■ **WORK TASK**: All of the data, except its images, should be set down exactly as it appears.

■ **MATERIAL FOR THE TASK**:
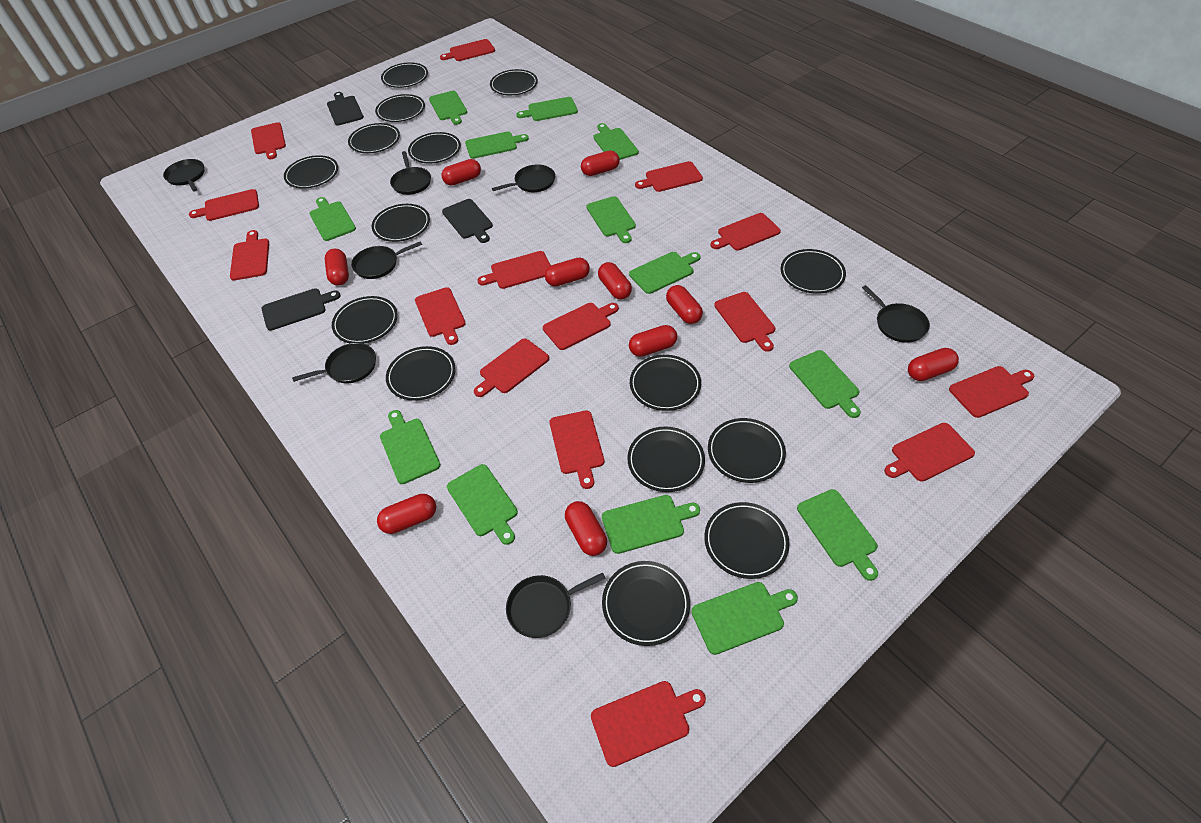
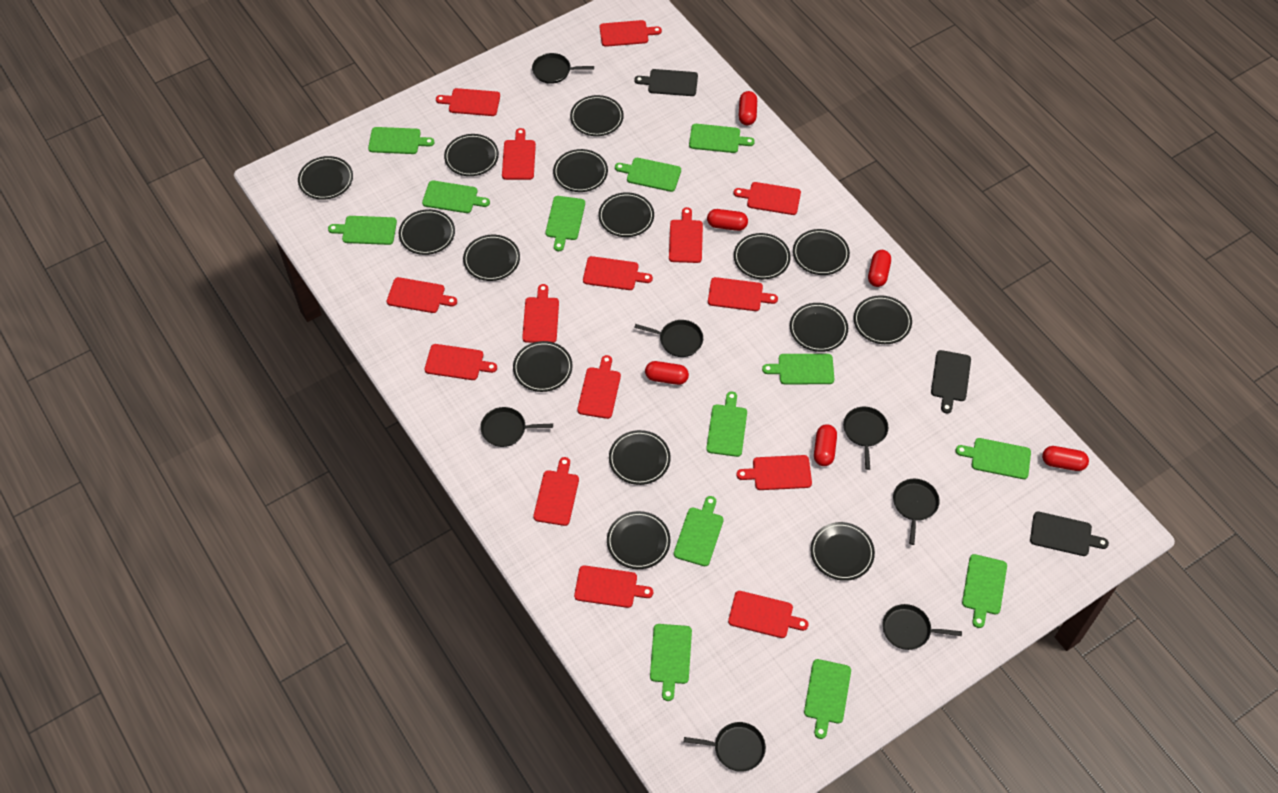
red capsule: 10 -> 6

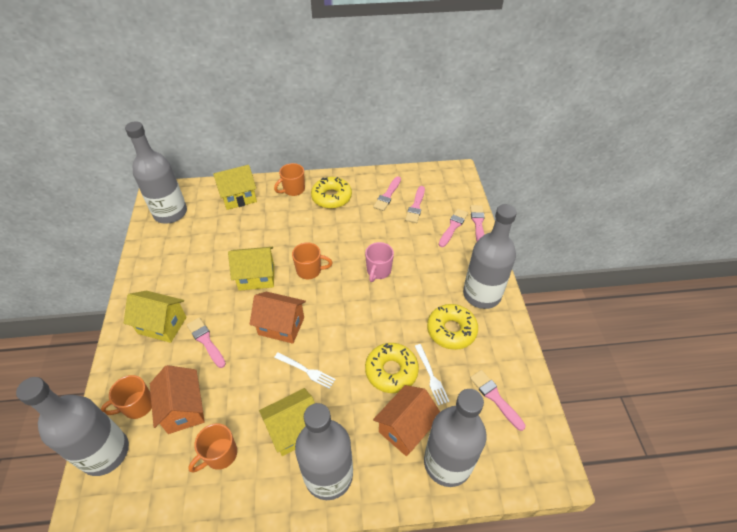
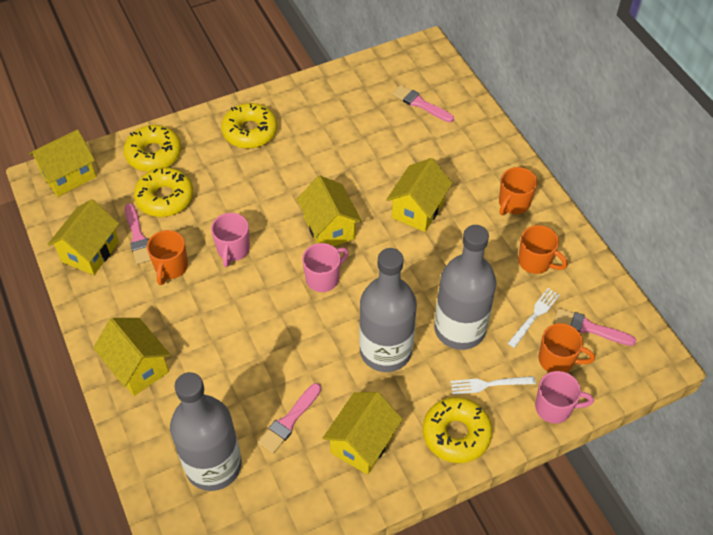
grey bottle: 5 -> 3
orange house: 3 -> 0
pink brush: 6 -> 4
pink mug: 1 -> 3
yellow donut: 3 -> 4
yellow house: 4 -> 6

■ **ANSWER BOX**:
red capsule: 10 -> 6

grey bottle: 5 -> 3
orange house: 3 -> 0
pink brush: 6 -> 4
pink mug: 1 -> 3
yellow donut: 3 -> 4
yellow house: 4 -> 6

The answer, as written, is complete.